PROBLEM REQUIREMENTS
Pictures in the records are to be excluded from an otherwise exact copy.

START TASK INPUT

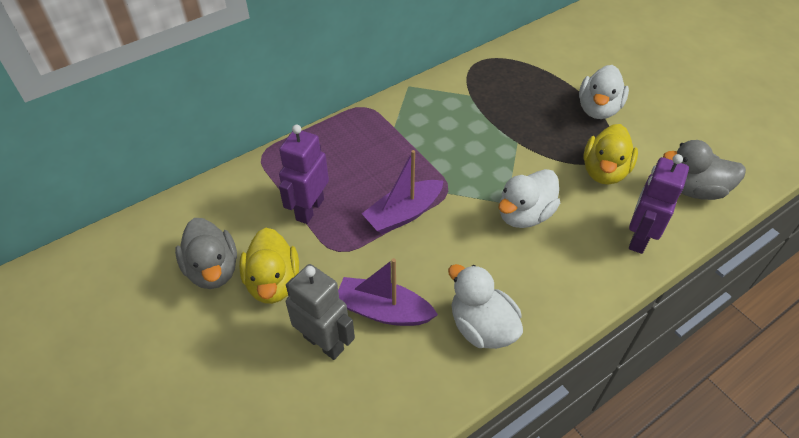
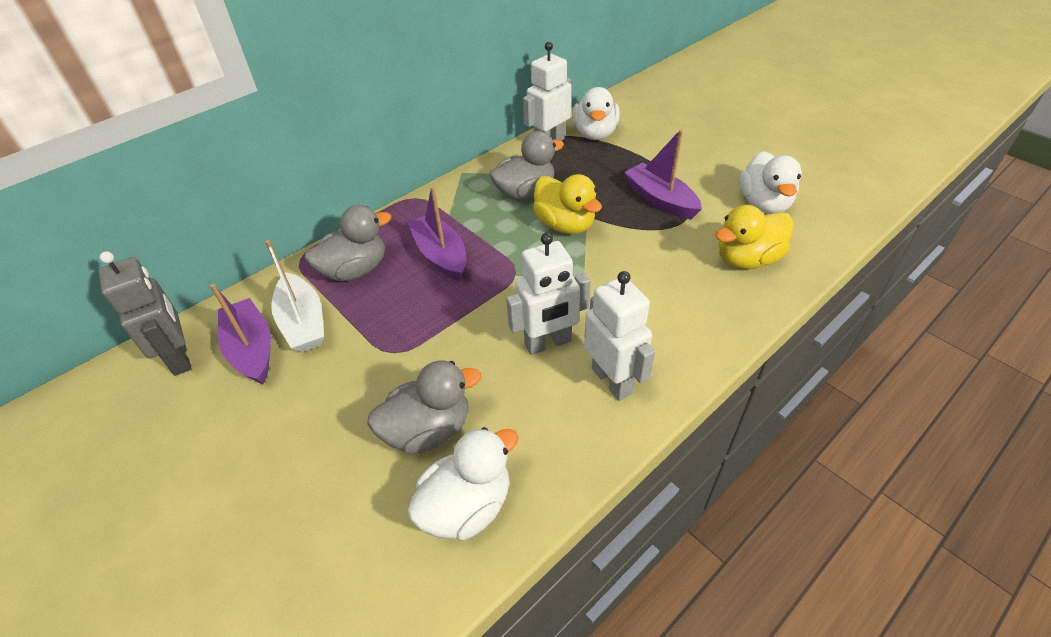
grey duck: 2 -> 3
purple boat: 2 -> 3
purple robot: 2 -> 0
white boat: 0 -> 1
white robot: 0 -> 3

END TASK INPUT

ANSWER TO THE EXERCISE
grey duck: 2 -> 3
purple boat: 2 -> 3
purple robot: 2 -> 0
white boat: 0 -> 1
white robot: 0 -> 3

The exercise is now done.